#### WHAT YOU NEED TO DO
Where the word "diode" shows up in a line below, that line is counted. State how many lines are counted, without any other words.

#### RECORDS SHOWN
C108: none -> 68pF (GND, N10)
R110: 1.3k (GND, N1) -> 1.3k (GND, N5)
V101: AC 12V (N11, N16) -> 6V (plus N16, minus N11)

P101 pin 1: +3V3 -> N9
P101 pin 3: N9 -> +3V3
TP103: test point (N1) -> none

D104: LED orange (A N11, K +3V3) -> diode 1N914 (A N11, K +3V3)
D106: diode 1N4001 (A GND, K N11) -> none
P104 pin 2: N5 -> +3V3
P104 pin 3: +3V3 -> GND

#### EXPECTED OUTPUT
2